▸ **EXERCISE INPUTS**:
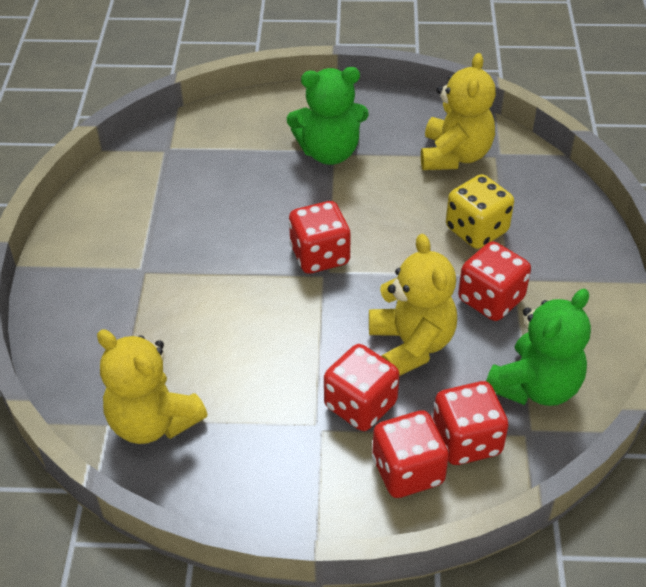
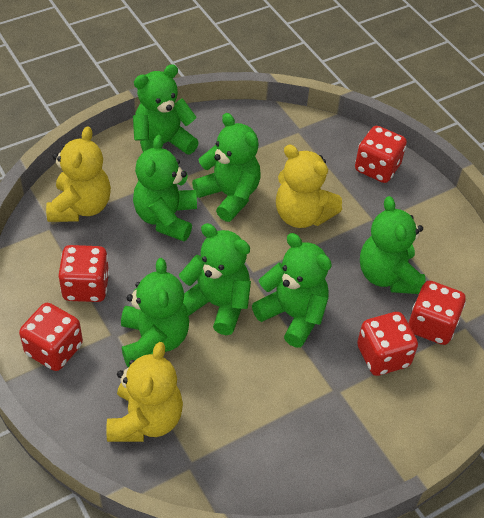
green teddy bear: 2 -> 7
yellow dice: 1 -> 0

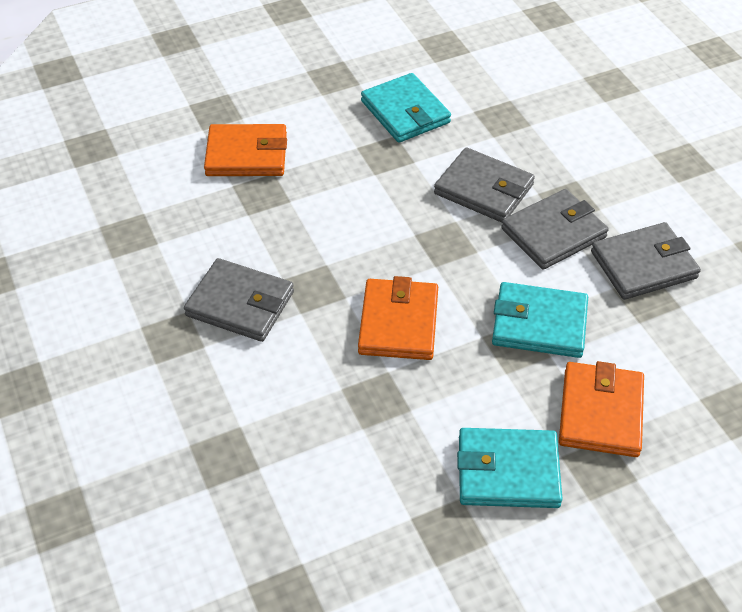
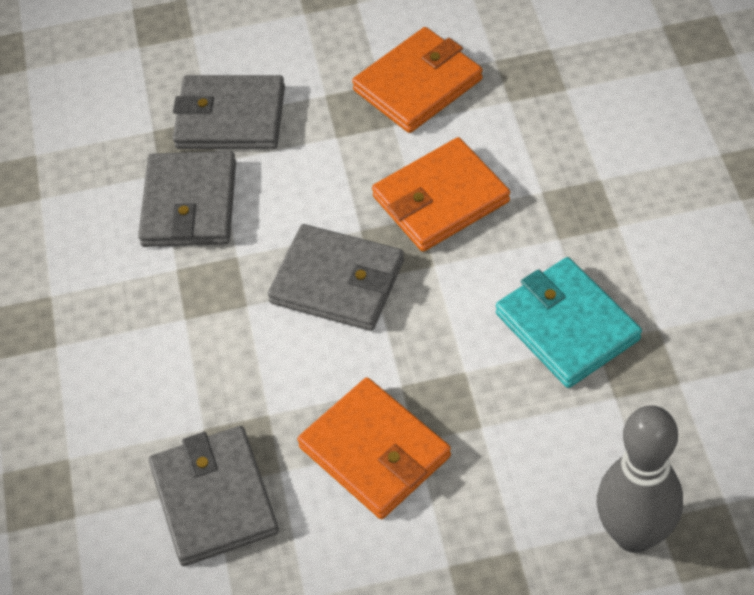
grey bowling pin: 0 -> 1
turquoise wallet: 3 -> 1

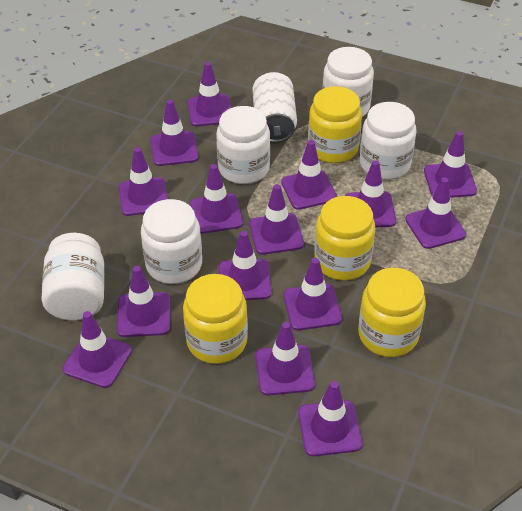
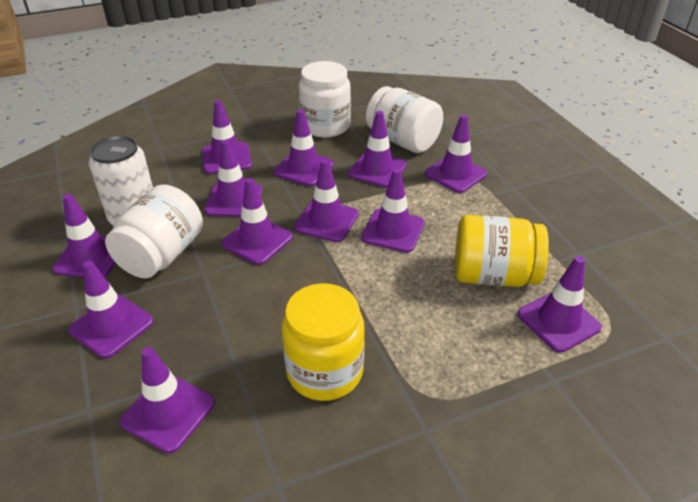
purple traffic cone: 15 -> 12
white jar: 5 -> 3
yellow jar: 4 -> 2

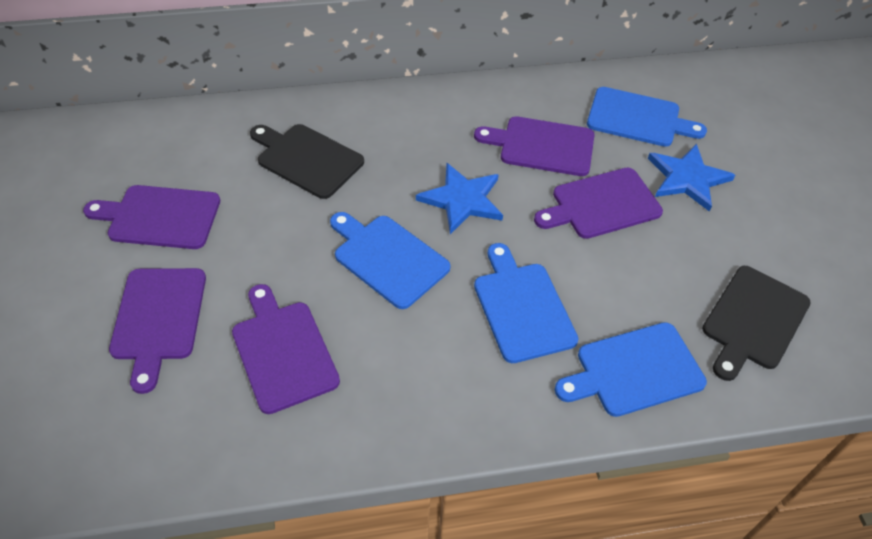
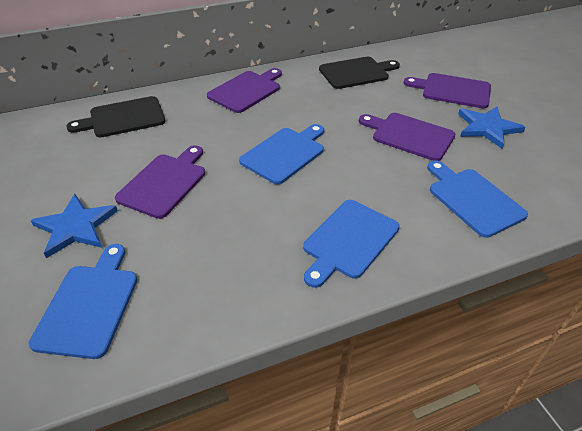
purple cutting board: 5 -> 4

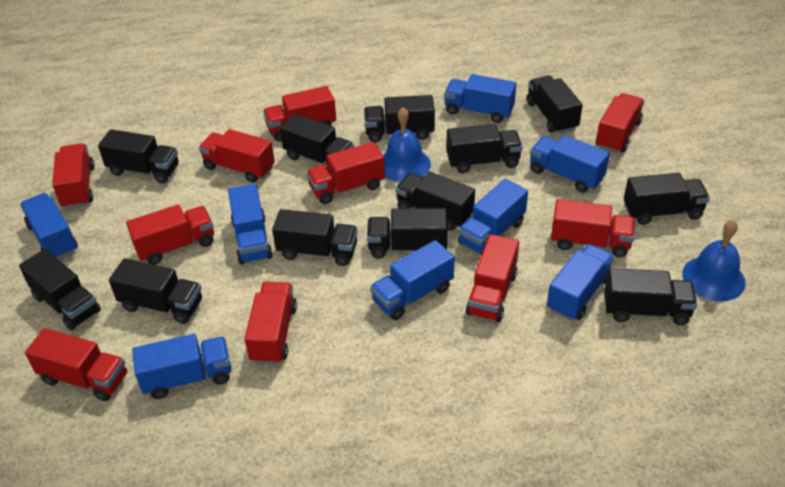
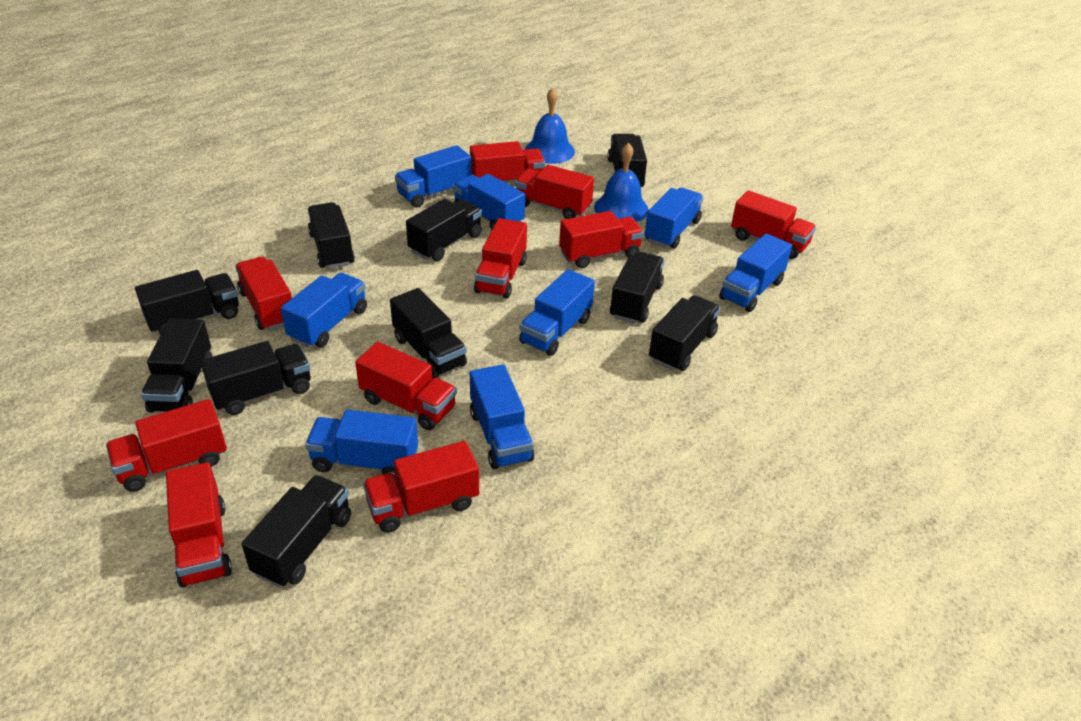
black truck: 12 -> 10

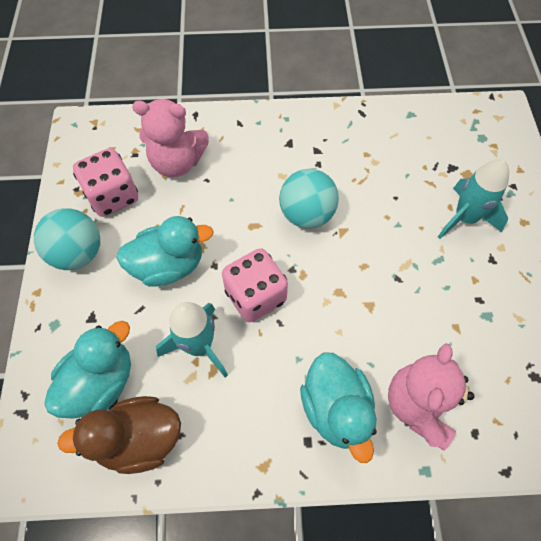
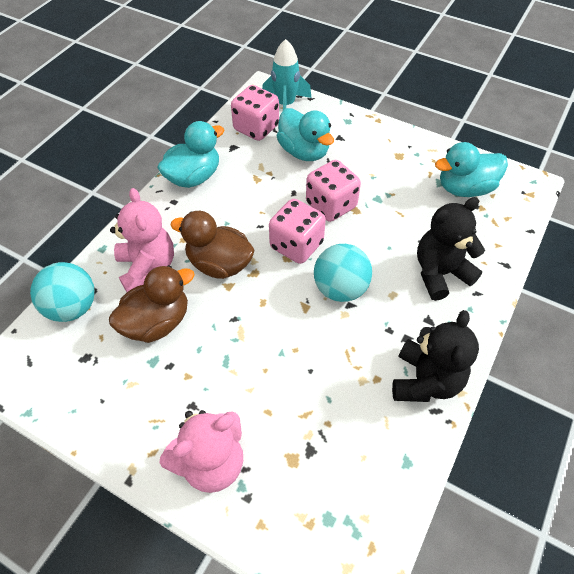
black teddy bear: 0 -> 2
brown duck: 1 -> 2
pink dice: 2 -> 3
turquoise rocket: 2 -> 1

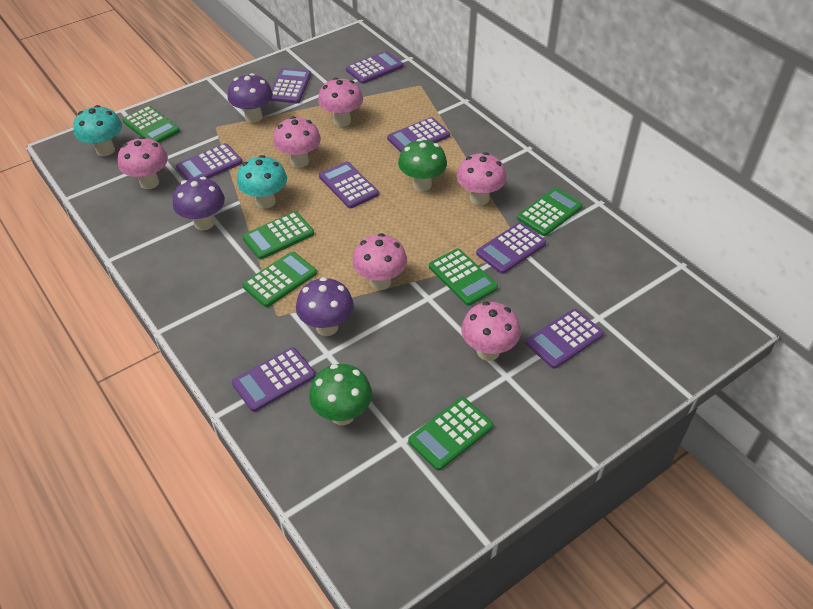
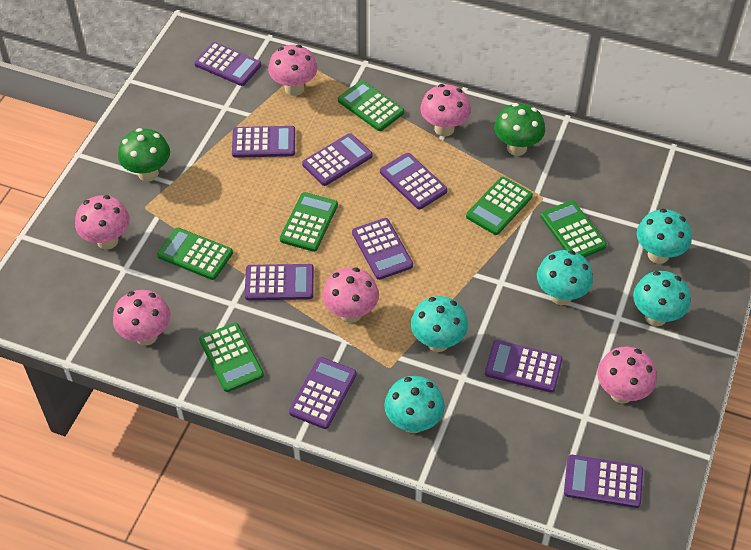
purple calculator: 8 -> 9
purple mushroom: 3 -> 0
turquoise mushroom: 2 -> 5

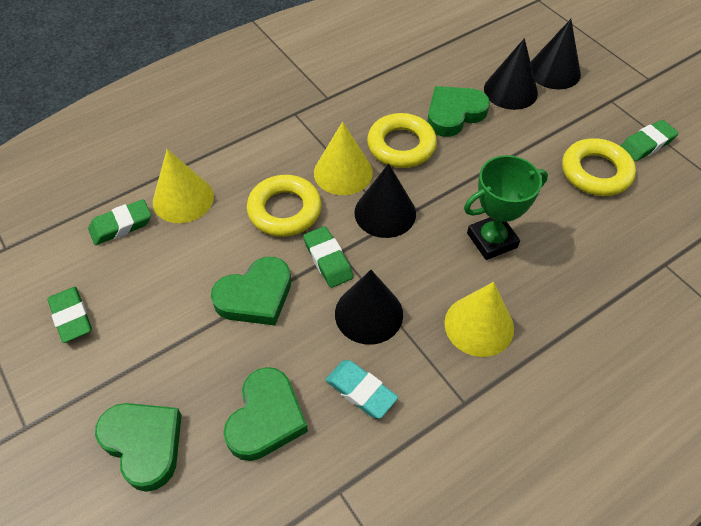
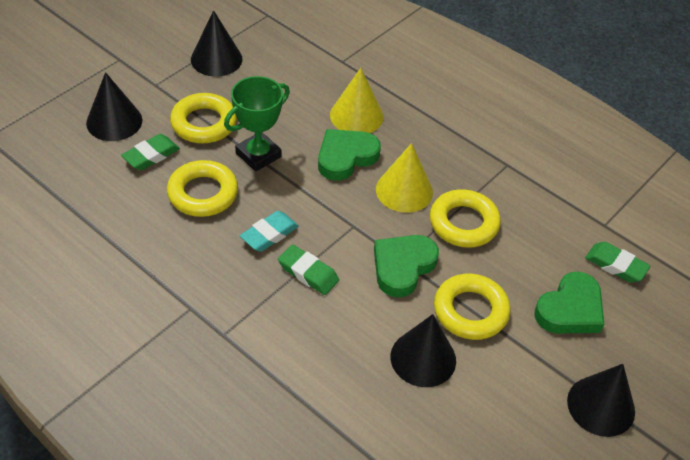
green eraser: 4 -> 3
green heart: 4 -> 3
yellow cone: 3 -> 2
yellow ring: 3 -> 4

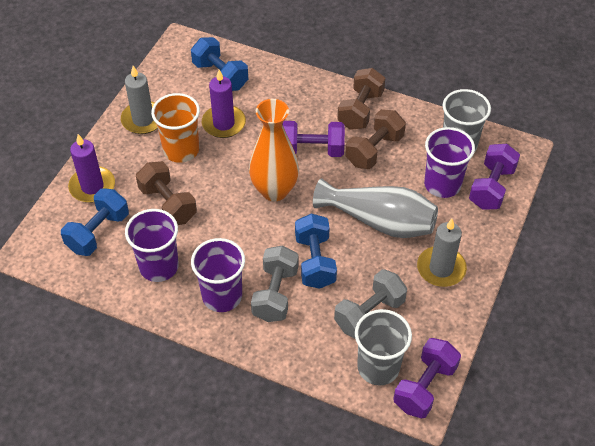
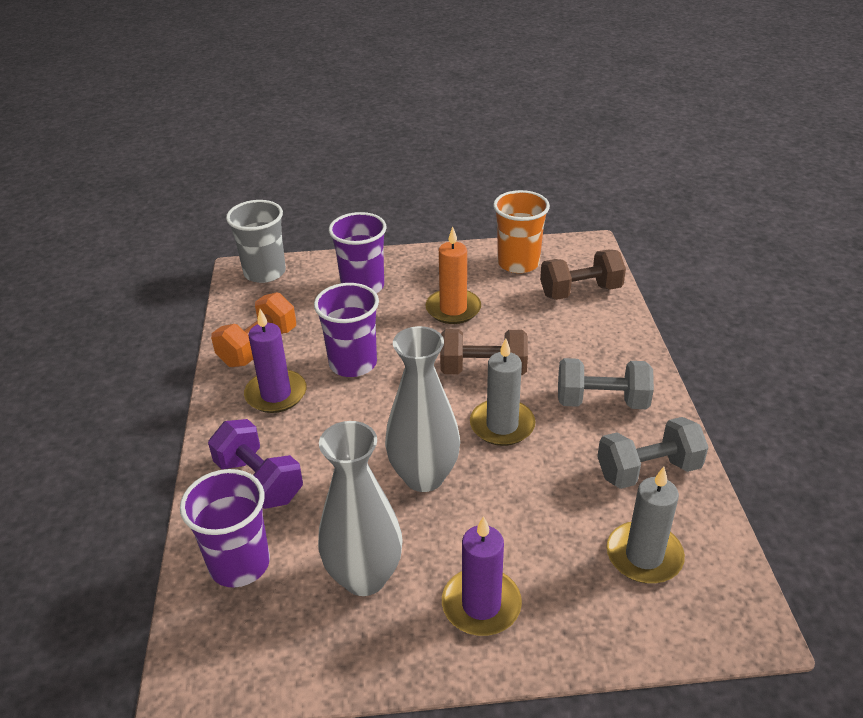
blue dumbbell: 3 -> 0
brown dumbbell: 3 -> 2
grey cup: 2 -> 1
grey vase: 1 -> 2
orange candle: 0 -> 1
orange dumbbell: 0 -> 1
orange vase: 1 -> 0
purple dumbbell: 3 -> 1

▸ **EXERCISE**: The expected output is the lines from the line that contains "yellow ring: 3 -> 4" through the last line of the material, reproduced exactly, with both ends present and pictures absent.

▸ **ANSWER TO THIS EXERCISE**:
yellow ring: 3 -> 4

blue dumbbell: 3 -> 0
brown dumbbell: 3 -> 2
grey cup: 2 -> 1
grey vase: 1 -> 2
orange candle: 0 -> 1
orange dumbbell: 0 -> 1
orange vase: 1 -> 0
purple dumbbell: 3 -> 1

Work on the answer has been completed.